## Items from a data source

┌──

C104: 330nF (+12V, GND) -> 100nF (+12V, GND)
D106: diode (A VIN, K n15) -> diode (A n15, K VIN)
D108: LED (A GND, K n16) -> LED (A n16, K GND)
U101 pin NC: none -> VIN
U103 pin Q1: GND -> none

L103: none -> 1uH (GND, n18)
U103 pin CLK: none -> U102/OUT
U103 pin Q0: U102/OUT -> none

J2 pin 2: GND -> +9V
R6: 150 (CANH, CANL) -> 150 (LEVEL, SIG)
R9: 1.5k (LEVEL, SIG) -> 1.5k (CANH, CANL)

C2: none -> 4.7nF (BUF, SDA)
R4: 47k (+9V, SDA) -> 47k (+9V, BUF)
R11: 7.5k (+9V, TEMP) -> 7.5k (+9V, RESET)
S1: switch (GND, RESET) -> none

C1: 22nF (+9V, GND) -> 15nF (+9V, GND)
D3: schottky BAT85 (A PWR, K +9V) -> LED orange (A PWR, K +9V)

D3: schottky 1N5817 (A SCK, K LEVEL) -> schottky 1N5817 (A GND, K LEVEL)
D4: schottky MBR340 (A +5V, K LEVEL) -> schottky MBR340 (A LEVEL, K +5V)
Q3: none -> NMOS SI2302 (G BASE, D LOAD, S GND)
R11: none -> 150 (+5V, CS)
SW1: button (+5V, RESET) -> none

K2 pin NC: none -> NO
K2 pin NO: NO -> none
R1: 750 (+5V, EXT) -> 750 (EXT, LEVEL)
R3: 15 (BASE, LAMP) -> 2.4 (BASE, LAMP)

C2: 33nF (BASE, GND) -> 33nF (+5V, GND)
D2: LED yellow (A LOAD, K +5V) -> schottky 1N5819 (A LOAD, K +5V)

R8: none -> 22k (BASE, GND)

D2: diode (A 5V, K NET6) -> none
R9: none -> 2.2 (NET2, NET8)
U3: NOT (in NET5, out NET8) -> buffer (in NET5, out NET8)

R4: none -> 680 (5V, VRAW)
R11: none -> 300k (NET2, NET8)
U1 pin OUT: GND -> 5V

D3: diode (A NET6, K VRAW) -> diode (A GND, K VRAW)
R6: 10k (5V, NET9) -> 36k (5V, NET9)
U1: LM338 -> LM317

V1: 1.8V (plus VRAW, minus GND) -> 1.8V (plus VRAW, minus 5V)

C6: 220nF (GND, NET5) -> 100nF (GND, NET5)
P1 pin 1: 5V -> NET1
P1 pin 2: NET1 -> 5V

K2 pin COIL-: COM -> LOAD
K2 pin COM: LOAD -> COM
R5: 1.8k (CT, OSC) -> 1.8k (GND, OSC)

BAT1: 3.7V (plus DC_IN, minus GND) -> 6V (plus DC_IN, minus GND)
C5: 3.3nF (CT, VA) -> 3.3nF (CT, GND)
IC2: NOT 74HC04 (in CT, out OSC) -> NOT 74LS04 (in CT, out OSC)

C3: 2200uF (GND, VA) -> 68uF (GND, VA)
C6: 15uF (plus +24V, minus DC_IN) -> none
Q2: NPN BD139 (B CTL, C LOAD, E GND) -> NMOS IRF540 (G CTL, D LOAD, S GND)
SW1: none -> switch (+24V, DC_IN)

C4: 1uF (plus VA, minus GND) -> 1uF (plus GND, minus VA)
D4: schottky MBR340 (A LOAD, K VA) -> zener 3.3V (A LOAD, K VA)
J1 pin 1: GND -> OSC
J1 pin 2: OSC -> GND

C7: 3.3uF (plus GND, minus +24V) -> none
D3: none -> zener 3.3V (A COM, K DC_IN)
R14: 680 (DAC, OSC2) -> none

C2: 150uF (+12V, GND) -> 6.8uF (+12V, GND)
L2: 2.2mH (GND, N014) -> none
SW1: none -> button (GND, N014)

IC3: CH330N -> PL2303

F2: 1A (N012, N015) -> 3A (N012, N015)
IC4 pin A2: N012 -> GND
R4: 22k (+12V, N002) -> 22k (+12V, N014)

└──

## WORK INSTRUCTIONS
Starting with the line with "U1: LM338 -> LM317" above and going on through the line with "R5: 1.8k (CT, OSC) -> 1.8k (GND, OSC)", transcribe every line exactly, both ends included, and add nothing.

## WRITTEN RESPONSE
U1: LM338 -> LM317

V1: 1.8V (plus VRAW, minus GND) -> 1.8V (plus VRAW, minus 5V)

C6: 220nF (GND, NET5) -> 100nF (GND, NET5)
P1 pin 1: 5V -> NET1
P1 pin 2: NET1 -> 5V

K2 pin COIL-: COM -> LOAD
K2 pin COM: LOAD -> COM
R5: 1.8k (CT, OSC) -> 1.8k (GND, OSC)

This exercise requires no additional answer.